■ **Information supplied**
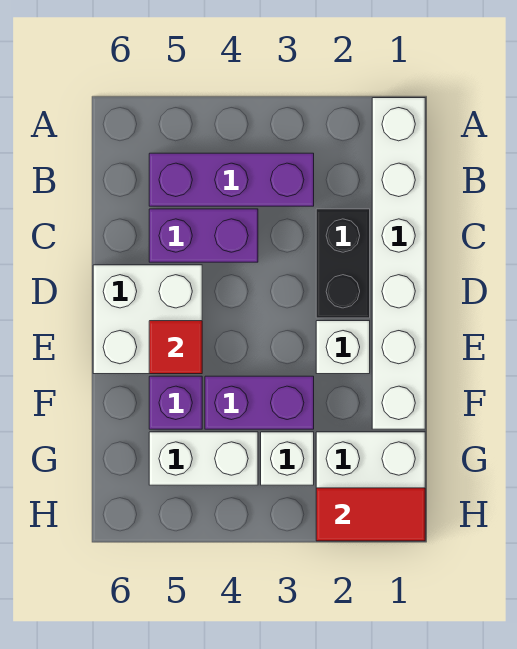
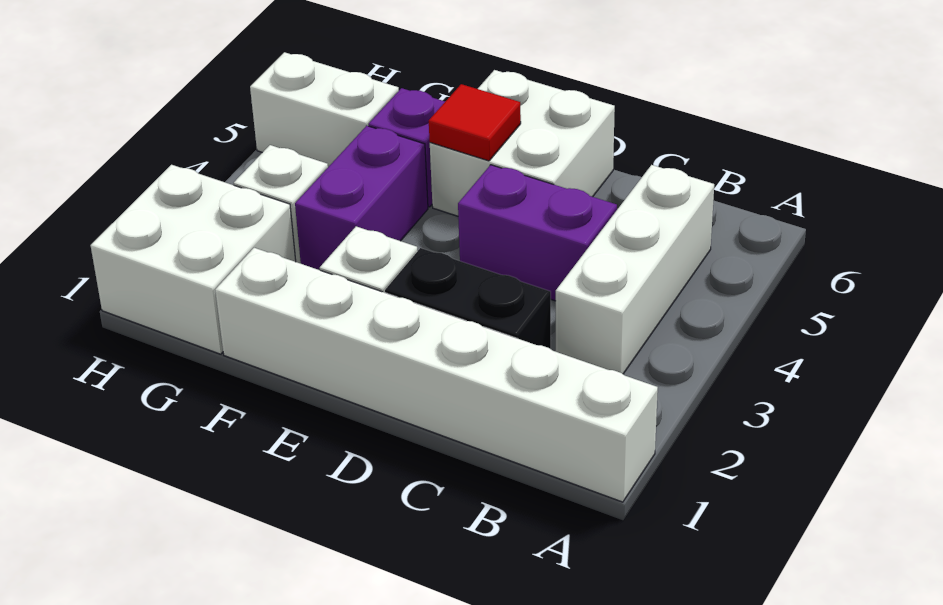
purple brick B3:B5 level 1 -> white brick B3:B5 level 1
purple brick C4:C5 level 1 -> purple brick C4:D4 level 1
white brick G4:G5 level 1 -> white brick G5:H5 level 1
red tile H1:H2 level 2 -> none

■ **Your goal**
If a line above includes the string "brick", pick it out.

■ **Expected output**
purple brick B3:B5 level 1 -> white brick B3:B5 level 1
purple brick C4:C5 level 1 -> purple brick C4:D4 level 1
white brick G4:G5 level 1 -> white brick G5:H5 level 1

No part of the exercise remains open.